>>

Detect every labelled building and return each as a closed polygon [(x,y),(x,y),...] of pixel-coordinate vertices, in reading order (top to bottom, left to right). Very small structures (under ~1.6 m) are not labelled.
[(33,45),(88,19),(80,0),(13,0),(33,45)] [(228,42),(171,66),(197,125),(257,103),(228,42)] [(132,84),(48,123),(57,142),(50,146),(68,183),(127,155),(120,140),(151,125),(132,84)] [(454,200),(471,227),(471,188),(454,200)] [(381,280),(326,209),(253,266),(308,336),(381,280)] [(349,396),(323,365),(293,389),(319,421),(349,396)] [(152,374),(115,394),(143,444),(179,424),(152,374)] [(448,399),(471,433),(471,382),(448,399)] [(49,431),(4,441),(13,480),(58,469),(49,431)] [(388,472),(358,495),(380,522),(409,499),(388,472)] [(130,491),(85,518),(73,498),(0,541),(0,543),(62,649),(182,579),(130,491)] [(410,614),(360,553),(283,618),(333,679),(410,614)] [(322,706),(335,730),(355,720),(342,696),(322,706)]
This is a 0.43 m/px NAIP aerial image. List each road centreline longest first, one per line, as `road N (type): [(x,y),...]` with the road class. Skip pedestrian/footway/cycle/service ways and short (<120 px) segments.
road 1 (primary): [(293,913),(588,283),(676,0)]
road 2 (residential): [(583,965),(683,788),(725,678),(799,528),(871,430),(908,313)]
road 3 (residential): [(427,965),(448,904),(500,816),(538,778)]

<<

• WORK REQUIRED: Reply with an exact copy of the lines running from the one containing "This is a 0.43" through the end of the entries above, both ends included.

• COMPLETED EXERCISE:
This is a 0.43 m/px NAIP aerial image. List each road centreline longest first, one per line, as `road N (type): [(x,y),...]` with the road class. Skip pedestrian/footway/cycle/service ways and short (<120 px) segments.
road 1 (primary): [(293,913),(588,283),(676,0)]
road 2 (residential): [(583,965),(683,788),(725,678),(799,528),(871,430),(908,313)]
road 3 (residential): [(427,965),(448,904),(500,816),(538,778)]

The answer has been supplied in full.